__TASK DESCRIPTION__
Where a line has odd spacing or punctuation, keep it; transcribe all the entries exactly.

______

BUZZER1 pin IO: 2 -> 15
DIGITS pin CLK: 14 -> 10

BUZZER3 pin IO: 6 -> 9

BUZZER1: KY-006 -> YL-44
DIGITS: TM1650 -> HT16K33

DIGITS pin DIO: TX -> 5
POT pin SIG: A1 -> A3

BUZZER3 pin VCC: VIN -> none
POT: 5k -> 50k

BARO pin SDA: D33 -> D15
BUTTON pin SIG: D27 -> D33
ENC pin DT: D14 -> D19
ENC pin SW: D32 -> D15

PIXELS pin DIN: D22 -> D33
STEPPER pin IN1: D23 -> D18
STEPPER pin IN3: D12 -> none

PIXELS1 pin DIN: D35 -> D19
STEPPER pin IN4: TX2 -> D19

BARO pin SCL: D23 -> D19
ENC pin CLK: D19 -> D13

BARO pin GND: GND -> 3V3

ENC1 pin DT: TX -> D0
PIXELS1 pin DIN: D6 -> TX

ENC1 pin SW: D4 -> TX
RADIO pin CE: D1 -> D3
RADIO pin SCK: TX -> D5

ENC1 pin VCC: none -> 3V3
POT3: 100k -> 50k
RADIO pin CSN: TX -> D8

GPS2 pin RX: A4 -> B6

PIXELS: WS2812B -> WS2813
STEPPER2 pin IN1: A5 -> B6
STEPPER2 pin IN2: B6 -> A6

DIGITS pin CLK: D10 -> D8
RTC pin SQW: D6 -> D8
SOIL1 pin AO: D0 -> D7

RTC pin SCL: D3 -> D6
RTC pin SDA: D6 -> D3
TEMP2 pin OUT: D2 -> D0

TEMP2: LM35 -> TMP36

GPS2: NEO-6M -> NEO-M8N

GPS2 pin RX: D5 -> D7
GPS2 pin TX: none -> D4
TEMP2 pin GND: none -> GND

______

__OUTPUT FOR THIS EXERCISE__
BUZZER1 pin IO: 2 -> 15
DIGITS pin CLK: 14 -> 10

BUZZER3 pin IO: 6 -> 9

BUZZER1: KY-006 -> YL-44
DIGITS: TM1650 -> HT16K33

DIGITS pin DIO: TX -> 5
POT pin SIG: A1 -> A3

BUZZER3 pin VCC: VIN -> none
POT: 5k -> 50k

BARO pin SDA: D33 -> D15
BUTTON pin SIG: D27 -> D33
ENC pin DT: D14 -> D19
ENC pin SW: D32 -> D15

PIXELS pin DIN: D22 -> D33
STEPPER pin IN1: D23 -> D18
STEPPER pin IN3: D12 -> none

PIXELS1 pin DIN: D35 -> D19
STEPPER pin IN4: TX2 -> D19

BARO pin SCL: D23 -> D19
ENC pin CLK: D19 -> D13

BARO pin GND: GND -> 3V3

ENC1 pin DT: TX -> D0
PIXELS1 pin DIN: D6 -> TX

ENC1 pin SW: D4 -> TX
RADIO pin CE: D1 -> D3
RADIO pin SCK: TX -> D5

ENC1 pin VCC: none -> 3V3
POT3: 100k -> 50k
RADIO pin CSN: TX -> D8

GPS2 pin RX: A4 -> B6

PIXELS: WS2812B -> WS2813
STEPPER2 pin IN1: A5 -> B6
STEPPER2 pin IN2: B6 -> A6

DIGITS pin CLK: D10 -> D8
RTC pin SQW: D6 -> D8
SOIL1 pin AO: D0 -> D7

RTC pin SCL: D3 -> D6
RTC pin SDA: D6 -> D3
TEMP2 pin OUT: D2 -> D0

TEMP2: LM35 -> TMP36

GPS2: NEO-6M -> NEO-M8N

GPS2 pin RX: D5 -> D7
GPS2 pin TX: none -> D4
TEMP2 pin GND: none -> GND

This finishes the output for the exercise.